■ What this task involves
Your answer is the lines below, exactly, from the one that contains "moved | tarta" through the one that contains "120 degrees counterclockwise |", both included.

■ Object matching data
= = = = = = =
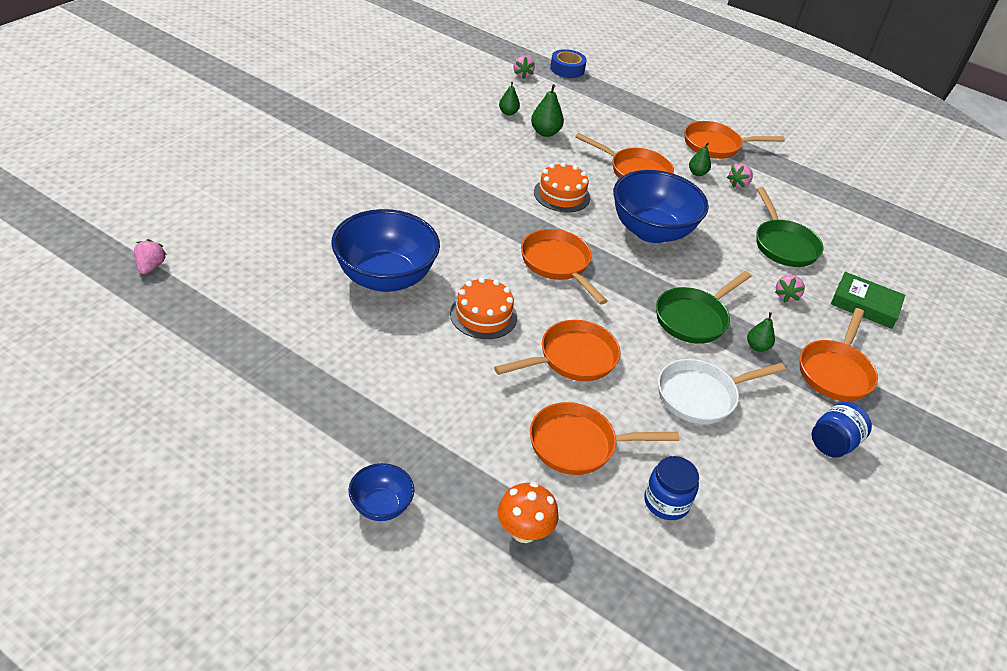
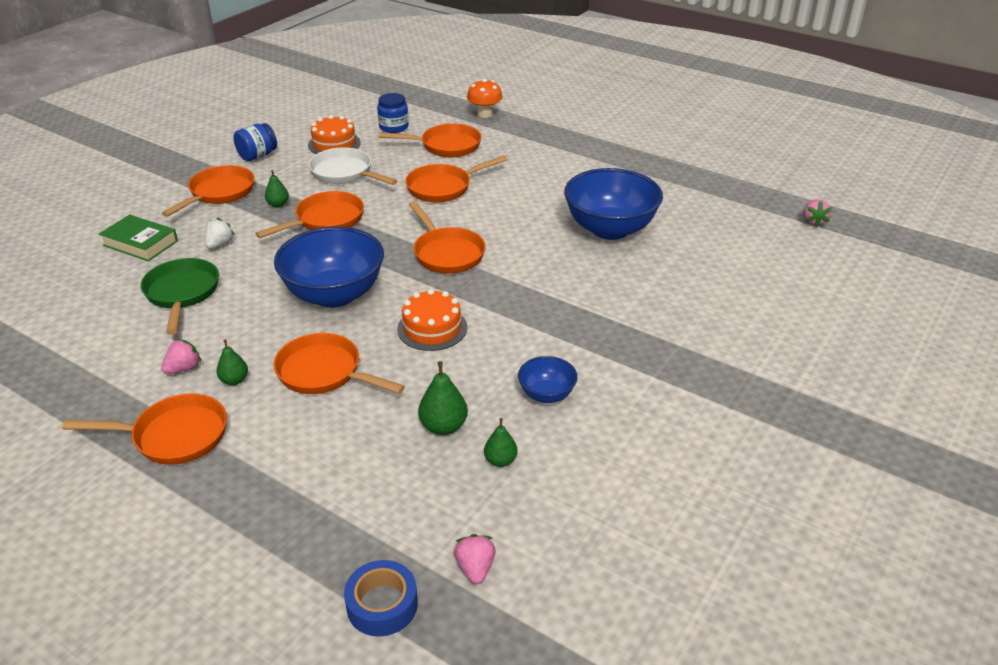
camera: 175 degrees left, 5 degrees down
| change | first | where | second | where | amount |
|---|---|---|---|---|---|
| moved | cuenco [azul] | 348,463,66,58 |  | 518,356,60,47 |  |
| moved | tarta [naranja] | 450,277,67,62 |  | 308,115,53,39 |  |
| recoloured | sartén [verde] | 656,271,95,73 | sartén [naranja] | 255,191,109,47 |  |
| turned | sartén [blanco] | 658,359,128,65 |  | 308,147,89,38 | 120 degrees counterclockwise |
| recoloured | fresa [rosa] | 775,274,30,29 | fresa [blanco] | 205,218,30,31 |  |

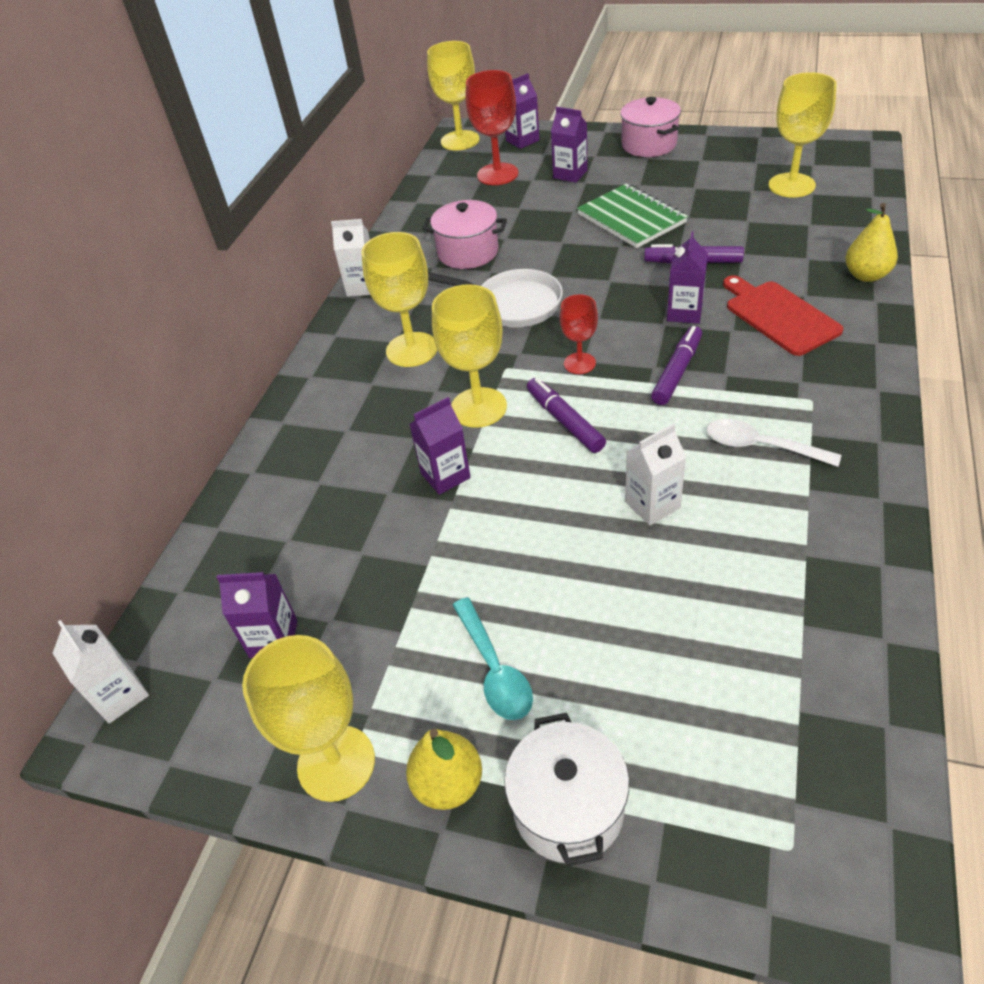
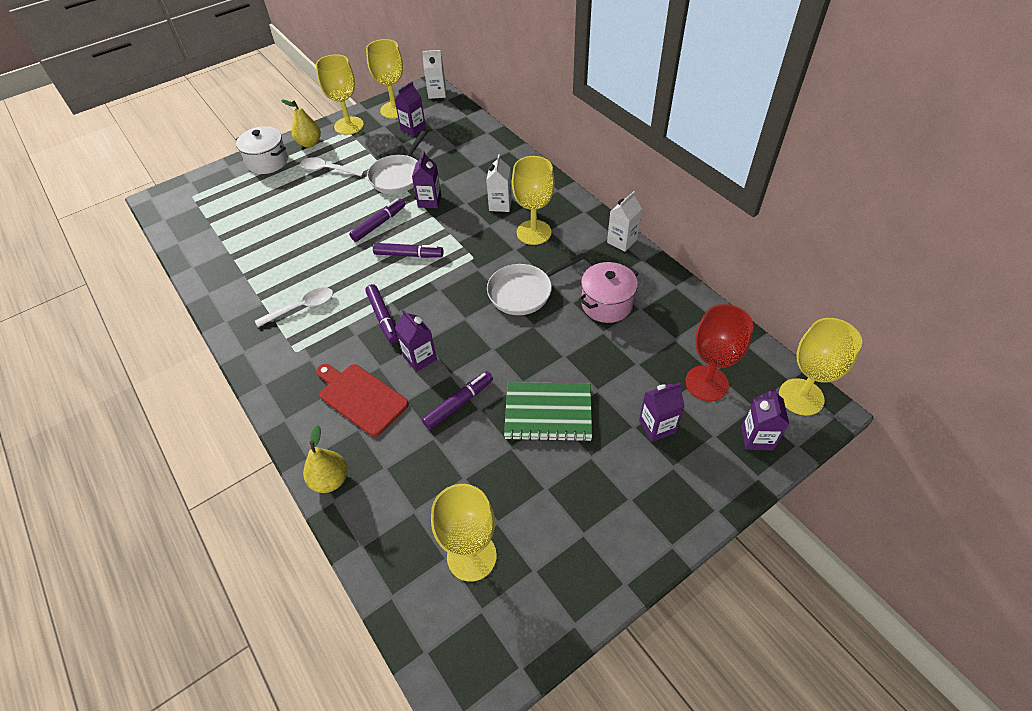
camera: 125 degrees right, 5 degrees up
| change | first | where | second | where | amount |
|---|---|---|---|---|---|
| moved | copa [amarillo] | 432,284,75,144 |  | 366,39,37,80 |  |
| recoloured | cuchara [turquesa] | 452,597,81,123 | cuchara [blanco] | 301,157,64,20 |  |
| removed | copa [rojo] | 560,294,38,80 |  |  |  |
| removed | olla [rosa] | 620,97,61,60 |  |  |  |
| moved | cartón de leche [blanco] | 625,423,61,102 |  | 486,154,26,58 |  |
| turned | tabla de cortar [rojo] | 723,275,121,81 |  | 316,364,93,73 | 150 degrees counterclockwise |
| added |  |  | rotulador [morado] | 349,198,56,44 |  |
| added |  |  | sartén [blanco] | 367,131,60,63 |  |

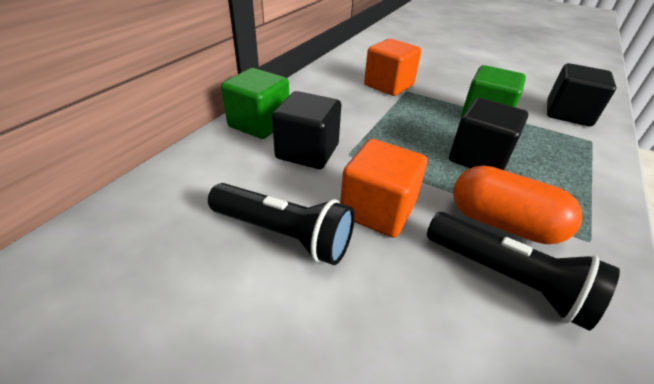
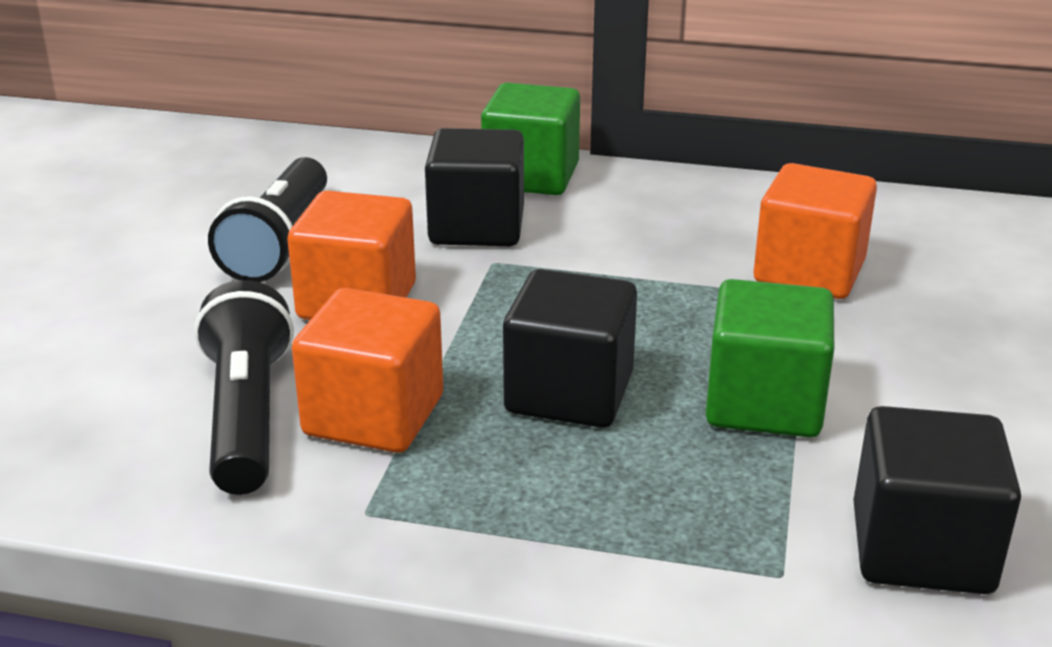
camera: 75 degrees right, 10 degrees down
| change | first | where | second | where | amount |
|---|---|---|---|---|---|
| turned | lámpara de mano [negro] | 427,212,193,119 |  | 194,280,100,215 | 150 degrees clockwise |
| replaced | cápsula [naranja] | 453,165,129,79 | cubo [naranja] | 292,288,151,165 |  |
= = = = = = =
■ Exercise solution
| moved | tarta [naranja] | 450,277,67,62 |  | 308,115,53,39 |  |
| recoloured | sartén [verde] | 656,271,95,73 | sartén [naranja] | 255,191,109,47 |  |
| turned | sartén [blanco] | 658,359,128,65 |  | 308,147,89,38 | 120 degrees counterclockwise |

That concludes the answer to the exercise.